§ **EXERCISE DESCRIPTION**
Starting at the line that contains "The royal purple", repeat each line exactly through the last line of the listing, and repeat nothing else.

§ **RAW DATA**
********************
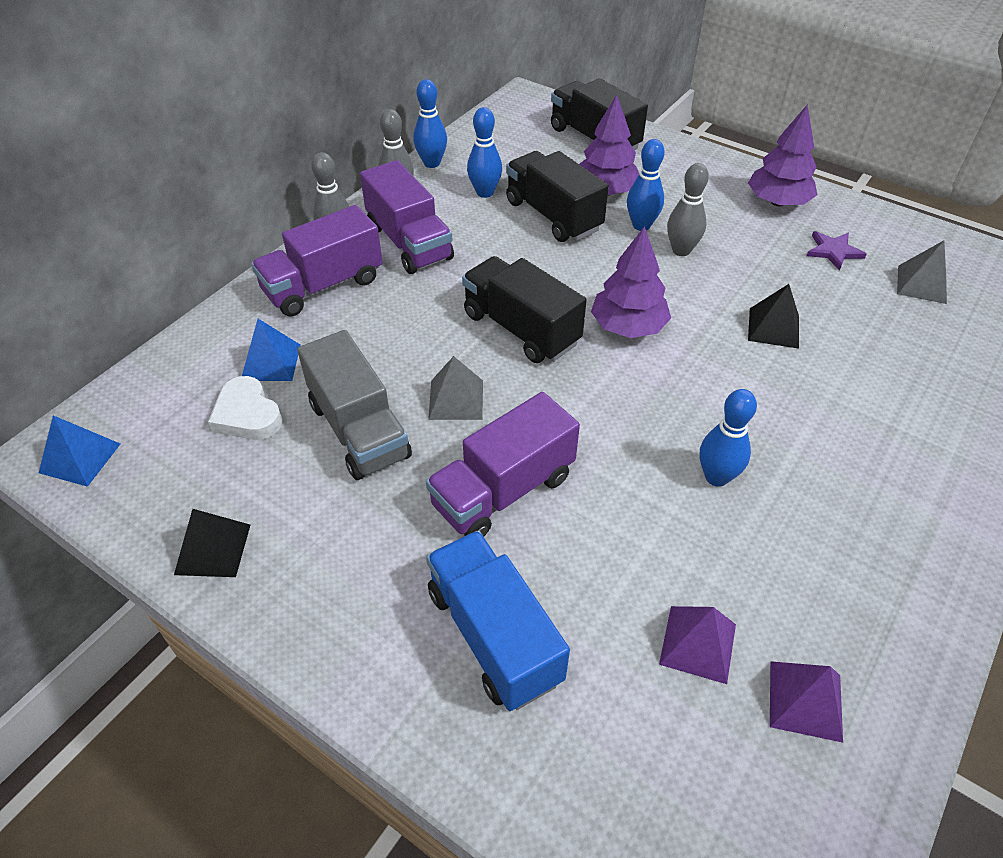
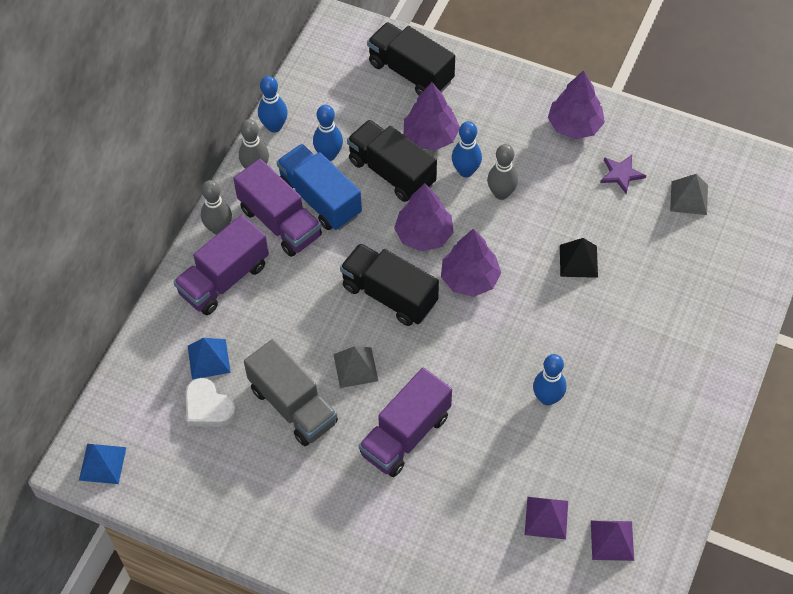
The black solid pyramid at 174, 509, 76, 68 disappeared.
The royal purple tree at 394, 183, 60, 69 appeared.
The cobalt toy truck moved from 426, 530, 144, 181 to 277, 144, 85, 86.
********************
§ **PROBLEM SOLUTION**
The royal purple tree at 394, 183, 60, 69 appeared.
The cobalt toy truck moved from 426, 530, 144, 181 to 277, 144, 85, 86.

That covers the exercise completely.